WHAT THE EXERCISE ASKS:
All entries below must be written out verbatim, and the images must be dropped.

[Items from a data source]
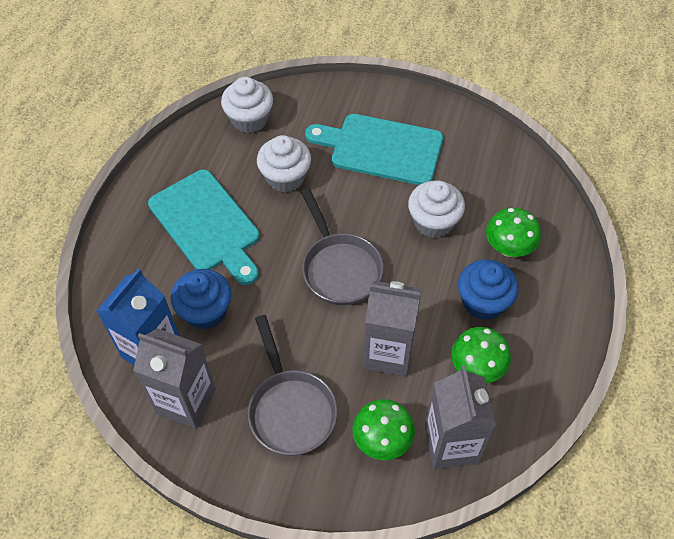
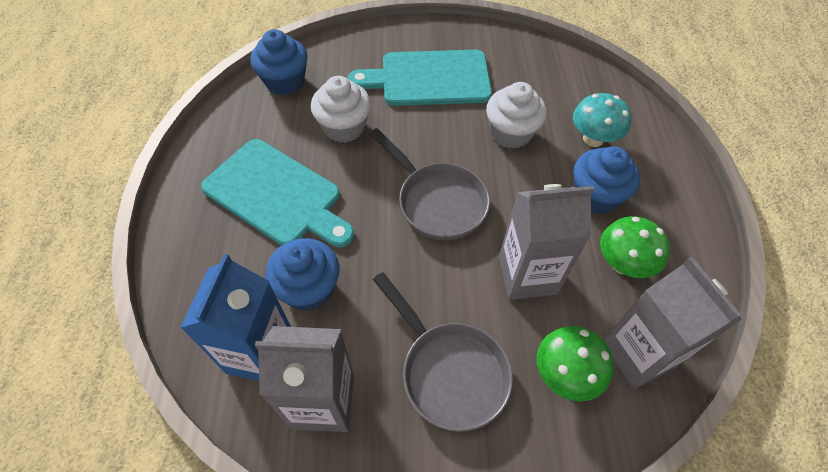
camera: 20 degrees left, 0 degrees up
(249, 119) = (285, 81): white cupcake -> blue cupcake
(508, 248) = (593, 139): green mushroom -> turquoise mushroom

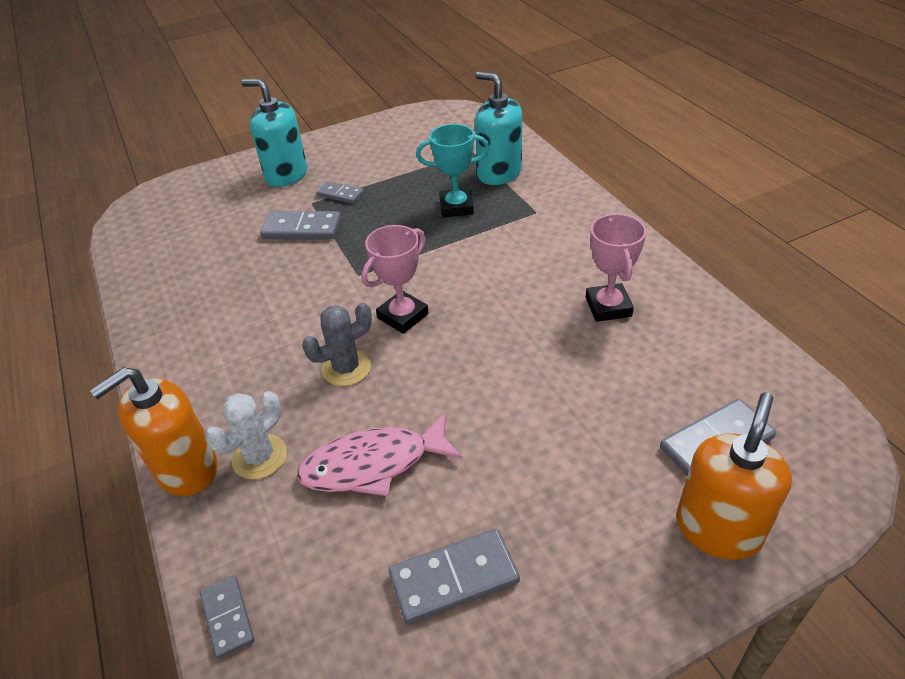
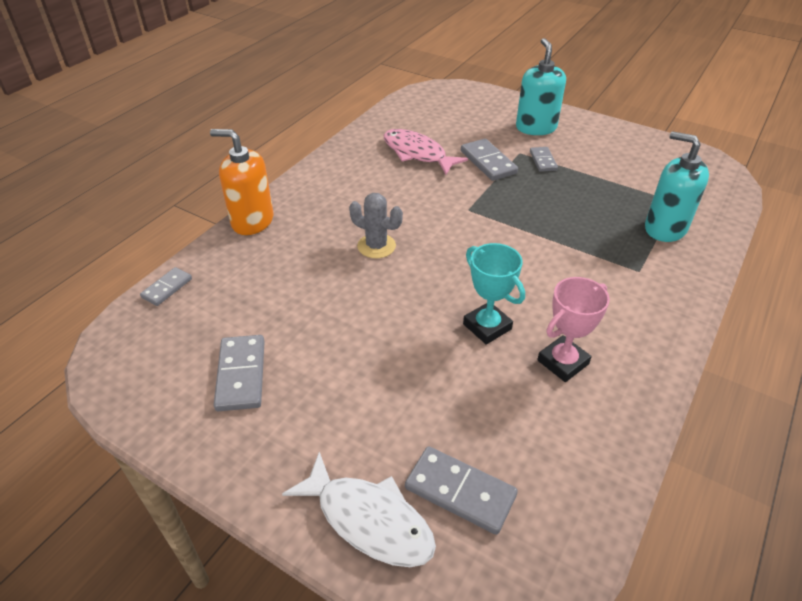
camera: 55 degrees right, 0 degrees up
(259, 457) = (279, 245): white cactus -> none
(373, 464) = (305, 296): pink fish -> pink fish (417, 153)
(403, 316) = (447, 250): pink trophy -> none
(454, 578) = (241, 375): grey domino -> grey domino turned 45 degrees clockwise
(456, 207) = (594, 223): turquoise trophy -> turquoise trophy (487, 326)
(499, 173) = (665, 228): turquoise soap dispenser -> turquoise soap dispenser turned 60 degrees counterclockwise
(718, 529) = (369, 519): orange soap dispenser -> white fish

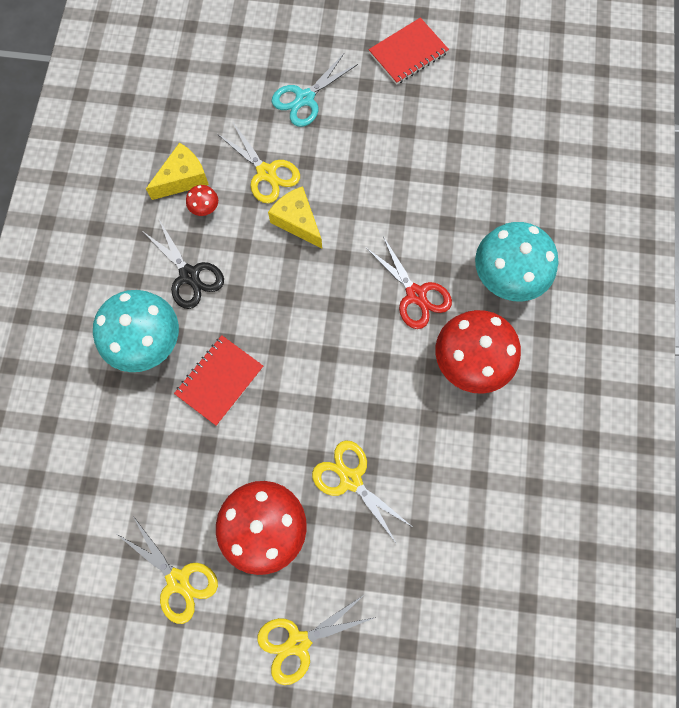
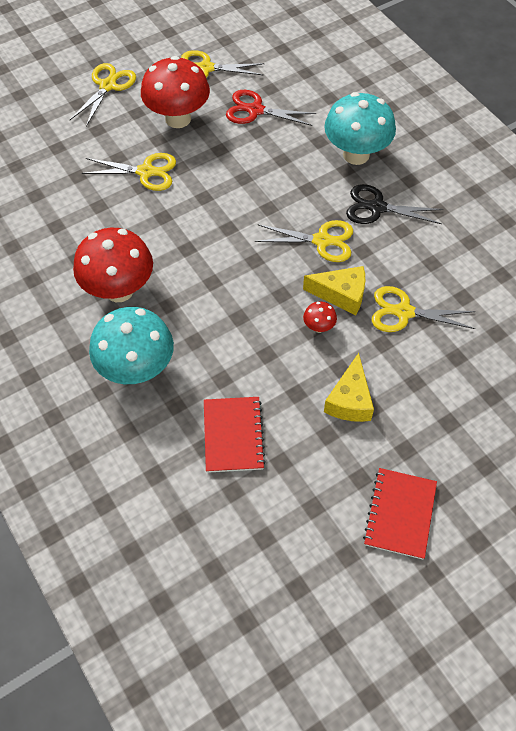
camera: 140 degrees right, 15 degrees down
(183, 178) = (459, 263): yellow cheese -> yellow cheese (350, 400)
(205, 209) = (417, 255): red mushroom -> red mushroom (318, 327)
(219, 380) = (286, 166): red notebook -> red notebook (233, 435)
(265, 279) = (322, 241): none -> yellow scissors
(305, 99) = (441, 395): turquoise scissors -> none
(416, 295) = (200, 307): red scissors -> red scissors (255, 110)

YOUR RESPONSE:
camera: 20 degrees left, 0 degrees up
(249, 119) = (285, 81): white cupcake -> blue cupcake
(508, 248) = (593, 139): green mushroom -> turquoise mushroom

camera: 55 degrees right, 0 degrees up
(259, 457) = (279, 245): white cactus -> none
(373, 464) = (305, 296): pink fish -> pink fish (417, 153)
(403, 316) = (447, 250): pink trophy -> none
(454, 578) = (241, 375): grey domino -> grey domino turned 45 degrees clockwise
(456, 207) = (594, 223): turquoise trophy -> turquoise trophy (487, 326)
(499, 173) = (665, 228): turquoise soap dispenser -> turquoise soap dispenser turned 60 degrees counterclockwise
(718, 529) = (369, 519): orange soap dispenser -> white fish

camera: 140 degrees right, 15 degrees down
(183, 178) = (459, 263): yellow cheese -> yellow cheese (350, 400)
(205, 209) = (417, 255): red mushroom -> red mushroom (318, 327)
(219, 380) = (286, 166): red notebook -> red notebook (233, 435)
(265, 279) = (322, 241): none -> yellow scissors
(305, 99) = (441, 395): turquoise scissors -> none
(416, 295) = (200, 307): red scissors -> red scissors (255, 110)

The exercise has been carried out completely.